# Object state comparisons:
Start of Block

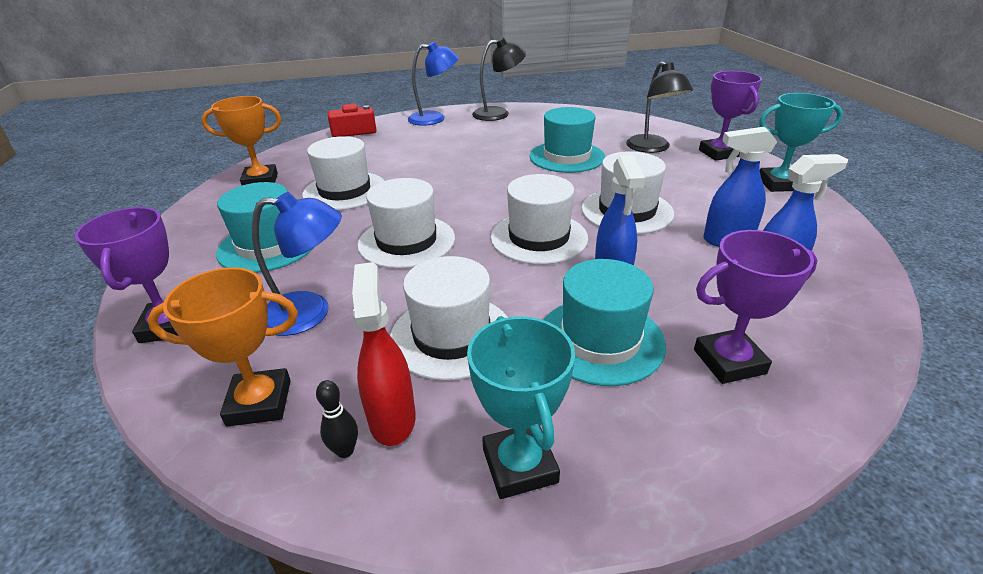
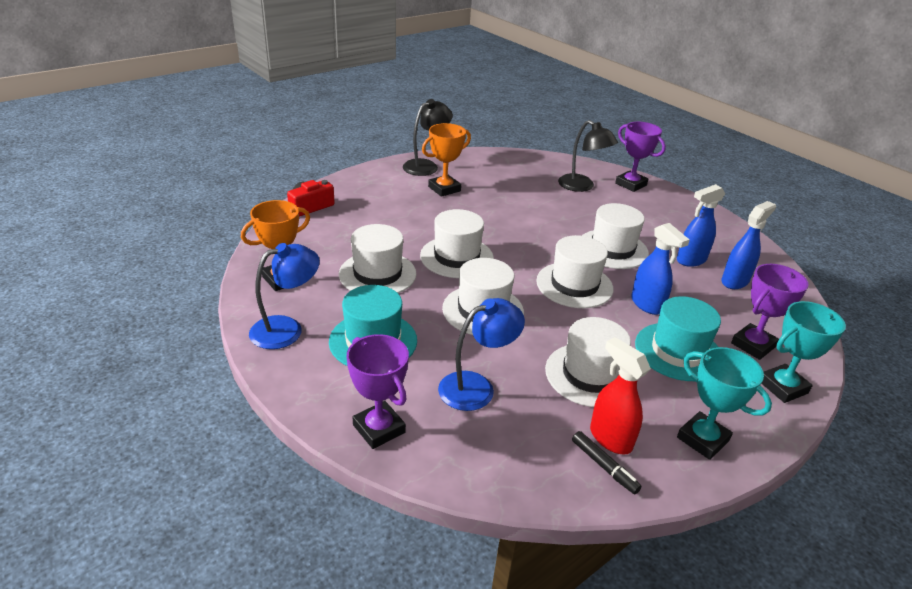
camera: 30 degrees left, 0 degrees up
(259, 402) = (517, 458): orange trophy -> orange trophy (444, 189)
(345, 450) = (604, 466): black bowling pin -> black marker
(434, 118) = (373, 179): blue lamp -> blue lamp (287, 329)
(438, 189) = (456, 257): none -> white hat
(567, 157) = (527, 205): turquoise hat -> none
(779, 184) = (688, 206): turquoise trophy -> turquoise trophy (783, 387)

End of Block

Output exactly the line containing "(567, 157) = (527, 205): turquoise" together with every line after it, ending at the final line of the entries.

# Task solution:
(567, 157) = (527, 205): turquoise hat -> none
(779, 184) = (688, 206): turquoise trophy -> turquoise trophy (783, 387)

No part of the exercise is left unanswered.